**Data for this task:**
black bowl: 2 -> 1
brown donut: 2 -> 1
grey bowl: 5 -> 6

==

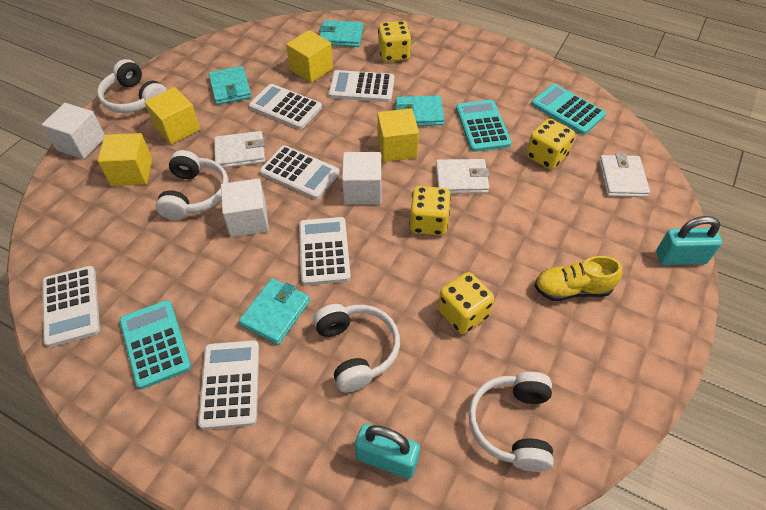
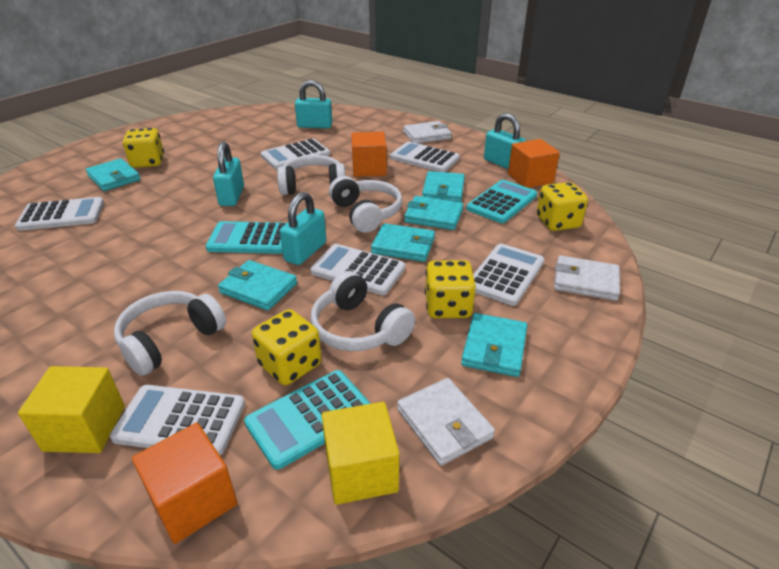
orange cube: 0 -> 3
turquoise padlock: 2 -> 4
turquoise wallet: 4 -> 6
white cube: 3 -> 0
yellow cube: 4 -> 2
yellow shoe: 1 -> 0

==

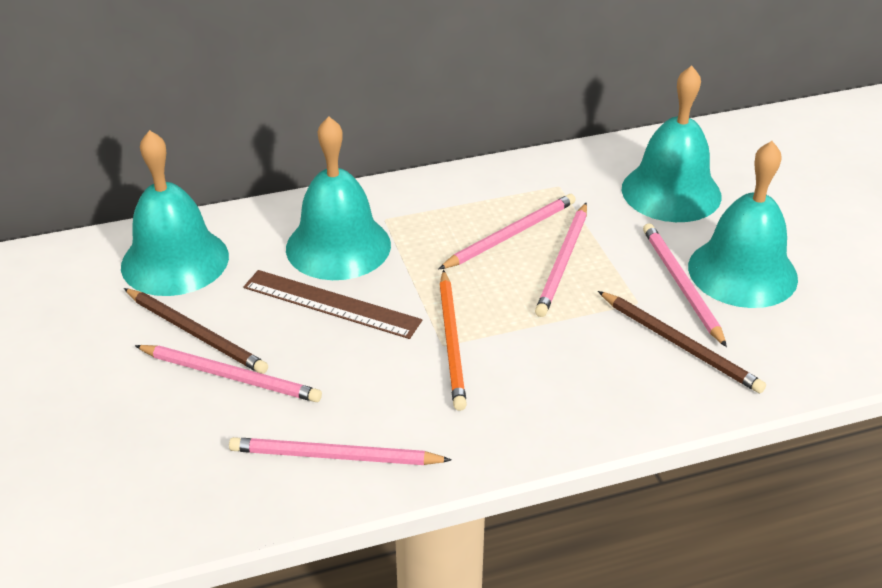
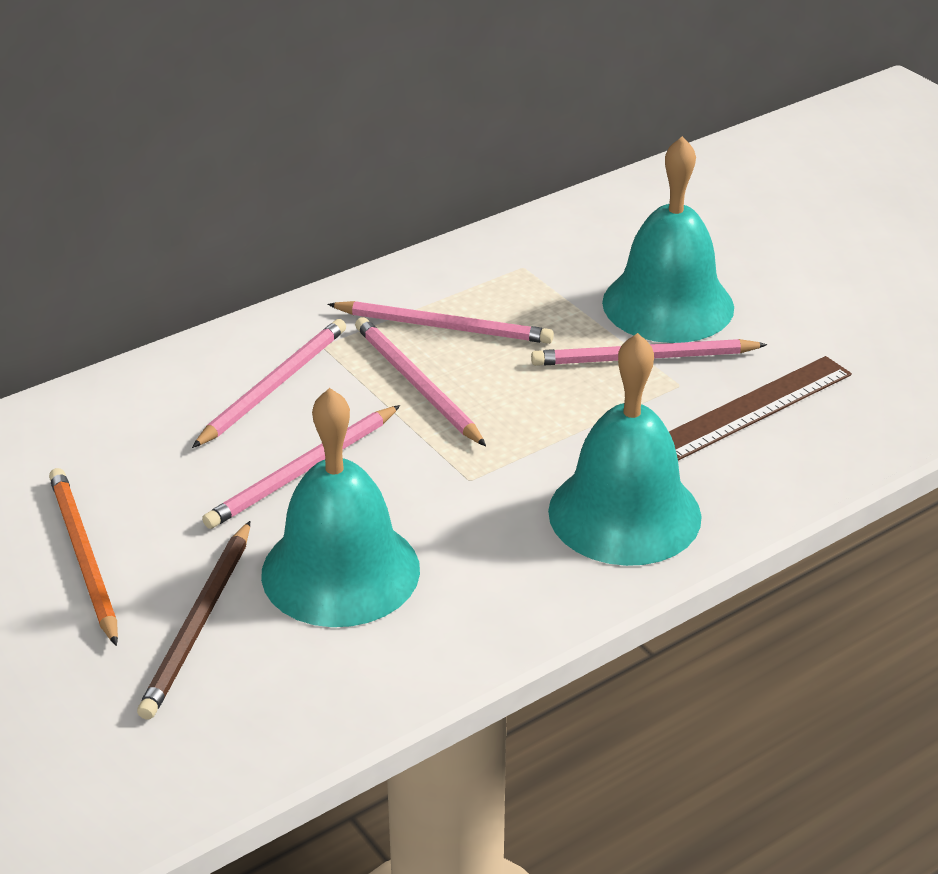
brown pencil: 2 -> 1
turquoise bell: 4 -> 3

**Required action:** When the records above are checked line by line, how many lines contain the word "cube"? Please give only that number.

**Answer section:** 3